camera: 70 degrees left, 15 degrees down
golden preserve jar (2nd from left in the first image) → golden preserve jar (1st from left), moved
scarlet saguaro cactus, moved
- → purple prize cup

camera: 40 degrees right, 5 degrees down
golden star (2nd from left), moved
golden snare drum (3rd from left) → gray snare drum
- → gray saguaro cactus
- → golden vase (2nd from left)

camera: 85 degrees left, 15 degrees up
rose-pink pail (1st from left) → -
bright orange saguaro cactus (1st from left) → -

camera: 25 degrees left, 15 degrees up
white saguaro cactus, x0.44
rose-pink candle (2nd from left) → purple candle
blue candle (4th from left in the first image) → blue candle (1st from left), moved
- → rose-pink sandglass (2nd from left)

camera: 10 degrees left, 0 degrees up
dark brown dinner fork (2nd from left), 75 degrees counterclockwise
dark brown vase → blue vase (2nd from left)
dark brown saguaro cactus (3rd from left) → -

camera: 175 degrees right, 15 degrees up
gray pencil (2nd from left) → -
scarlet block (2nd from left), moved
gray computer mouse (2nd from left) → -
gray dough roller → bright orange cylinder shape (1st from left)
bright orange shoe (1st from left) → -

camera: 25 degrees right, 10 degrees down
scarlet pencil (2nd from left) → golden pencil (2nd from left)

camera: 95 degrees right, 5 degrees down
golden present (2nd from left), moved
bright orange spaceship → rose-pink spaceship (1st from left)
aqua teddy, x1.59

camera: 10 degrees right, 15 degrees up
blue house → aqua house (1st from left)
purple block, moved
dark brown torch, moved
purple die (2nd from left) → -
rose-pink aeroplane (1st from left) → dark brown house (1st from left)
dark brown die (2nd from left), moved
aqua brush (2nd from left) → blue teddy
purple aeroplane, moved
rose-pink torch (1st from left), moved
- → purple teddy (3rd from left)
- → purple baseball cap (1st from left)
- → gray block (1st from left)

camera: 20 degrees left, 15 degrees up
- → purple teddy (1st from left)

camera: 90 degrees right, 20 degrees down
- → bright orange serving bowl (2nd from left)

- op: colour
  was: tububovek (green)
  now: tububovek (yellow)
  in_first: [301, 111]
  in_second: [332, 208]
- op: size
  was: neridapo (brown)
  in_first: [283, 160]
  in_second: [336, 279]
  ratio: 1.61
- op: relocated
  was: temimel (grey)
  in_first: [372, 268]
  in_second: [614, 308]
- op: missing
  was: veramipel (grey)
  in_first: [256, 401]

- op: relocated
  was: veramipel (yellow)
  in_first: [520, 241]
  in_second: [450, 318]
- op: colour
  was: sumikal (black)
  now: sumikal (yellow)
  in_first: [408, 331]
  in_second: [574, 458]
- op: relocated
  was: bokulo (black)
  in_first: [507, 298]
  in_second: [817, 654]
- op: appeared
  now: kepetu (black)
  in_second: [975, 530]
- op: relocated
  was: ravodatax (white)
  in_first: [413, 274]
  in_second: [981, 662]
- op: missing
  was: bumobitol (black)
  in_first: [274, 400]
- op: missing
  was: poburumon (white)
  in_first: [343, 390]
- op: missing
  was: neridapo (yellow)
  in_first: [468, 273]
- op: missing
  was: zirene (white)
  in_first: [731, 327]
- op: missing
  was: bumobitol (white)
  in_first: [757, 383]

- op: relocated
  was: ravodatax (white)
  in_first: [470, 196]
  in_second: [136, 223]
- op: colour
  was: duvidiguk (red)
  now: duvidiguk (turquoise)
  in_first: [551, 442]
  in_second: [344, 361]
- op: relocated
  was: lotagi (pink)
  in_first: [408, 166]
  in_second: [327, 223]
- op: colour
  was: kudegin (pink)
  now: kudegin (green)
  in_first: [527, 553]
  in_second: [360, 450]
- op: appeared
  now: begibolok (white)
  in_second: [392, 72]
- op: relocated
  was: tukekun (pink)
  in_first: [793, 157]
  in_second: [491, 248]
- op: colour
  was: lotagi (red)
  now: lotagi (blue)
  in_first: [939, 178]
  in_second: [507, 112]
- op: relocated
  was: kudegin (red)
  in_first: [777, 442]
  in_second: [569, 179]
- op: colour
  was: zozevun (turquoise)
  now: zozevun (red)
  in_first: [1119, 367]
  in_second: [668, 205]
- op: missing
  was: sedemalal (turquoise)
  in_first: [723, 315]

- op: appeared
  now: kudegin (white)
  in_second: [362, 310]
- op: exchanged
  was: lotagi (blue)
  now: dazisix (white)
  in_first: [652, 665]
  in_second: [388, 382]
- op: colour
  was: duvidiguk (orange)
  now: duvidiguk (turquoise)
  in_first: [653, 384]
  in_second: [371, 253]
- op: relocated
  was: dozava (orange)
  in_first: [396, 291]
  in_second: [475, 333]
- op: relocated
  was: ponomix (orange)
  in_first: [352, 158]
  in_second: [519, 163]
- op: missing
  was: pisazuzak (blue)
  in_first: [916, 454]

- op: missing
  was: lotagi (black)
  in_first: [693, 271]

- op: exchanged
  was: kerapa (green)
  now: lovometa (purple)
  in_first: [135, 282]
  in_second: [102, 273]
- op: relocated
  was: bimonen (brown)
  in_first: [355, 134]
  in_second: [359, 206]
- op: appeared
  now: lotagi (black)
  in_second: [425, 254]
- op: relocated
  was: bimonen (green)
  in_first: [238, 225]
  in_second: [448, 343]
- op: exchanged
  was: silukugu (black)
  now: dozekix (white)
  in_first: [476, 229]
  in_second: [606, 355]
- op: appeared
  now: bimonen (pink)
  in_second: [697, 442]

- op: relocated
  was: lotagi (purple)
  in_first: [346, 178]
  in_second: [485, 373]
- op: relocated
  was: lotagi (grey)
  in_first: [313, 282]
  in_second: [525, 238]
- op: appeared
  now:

+ + + + + + +

Which lines above run from the one containing "was: temimel (grey)" to the one containing "was: veramipel (grey)"? Give them again exactly, both ends included.

• RESULT OF THE TASK
  was: temimel (grey)
  in_first: [372, 268]
  in_second: [614, 308]
- op: missing
  was: veramipel (grey)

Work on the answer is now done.